Begin with the line that contains "brown domino: 3 -> 1" and transcribe each line after it, up to and including the last line of the listing below.
BEGIN
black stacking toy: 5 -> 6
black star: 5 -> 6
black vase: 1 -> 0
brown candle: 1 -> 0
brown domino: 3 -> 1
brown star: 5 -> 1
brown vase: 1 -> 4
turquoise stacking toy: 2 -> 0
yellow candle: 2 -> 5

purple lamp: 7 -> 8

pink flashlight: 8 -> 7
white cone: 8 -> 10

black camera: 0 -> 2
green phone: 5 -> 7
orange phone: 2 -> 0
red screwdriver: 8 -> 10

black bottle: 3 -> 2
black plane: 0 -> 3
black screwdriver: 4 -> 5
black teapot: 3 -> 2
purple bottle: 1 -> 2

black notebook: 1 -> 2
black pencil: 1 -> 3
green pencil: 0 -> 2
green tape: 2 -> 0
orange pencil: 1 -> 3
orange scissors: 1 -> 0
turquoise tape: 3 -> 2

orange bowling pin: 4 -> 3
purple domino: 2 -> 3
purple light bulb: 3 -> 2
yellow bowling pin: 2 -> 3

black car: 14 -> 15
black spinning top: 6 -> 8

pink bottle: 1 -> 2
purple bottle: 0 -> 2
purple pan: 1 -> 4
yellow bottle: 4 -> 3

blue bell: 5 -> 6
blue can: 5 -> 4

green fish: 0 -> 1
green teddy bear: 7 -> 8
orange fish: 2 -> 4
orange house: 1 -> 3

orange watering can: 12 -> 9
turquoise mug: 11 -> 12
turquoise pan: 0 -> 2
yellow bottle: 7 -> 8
END
**Result below**
brown domino: 3 -> 1
brown star: 5 -> 1
brown vase: 1 -> 4
turquoise stacking toy: 2 -> 0
yellow candle: 2 -> 5

purple lamp: 7 -> 8

pink flashlight: 8 -> 7
white cone: 8 -> 10

black camera: 0 -> 2
green phone: 5 -> 7
orange phone: 2 -> 0
red screwdriver: 8 -> 10

black bottle: 3 -> 2
black plane: 0 -> 3
black screwdriver: 4 -> 5
black teapot: 3 -> 2
purple bottle: 1 -> 2

black notebook: 1 -> 2
black pencil: 1 -> 3
green pencil: 0 -> 2
green tape: 2 -> 0
orange pencil: 1 -> 3
orange scissors: 1 -> 0
turquoise tape: 3 -> 2

orange bowling pin: 4 -> 3
purple domino: 2 -> 3
purple light bulb: 3 -> 2
yellow bowling pin: 2 -> 3

black car: 14 -> 15
black spinning top: 6 -> 8

pink bottle: 1 -> 2
purple bottle: 0 -> 2
purple pan: 1 -> 4
yellow bottle: 4 -> 3

blue bell: 5 -> 6
blue can: 5 -> 4

green fish: 0 -> 1
green teddy bear: 7 -> 8
orange fish: 2 -> 4
orange house: 1 -> 3

orange watering can: 12 -> 9
turquoise mug: 11 -> 12
turquoise pan: 0 -> 2
yellow bottle: 7 -> 8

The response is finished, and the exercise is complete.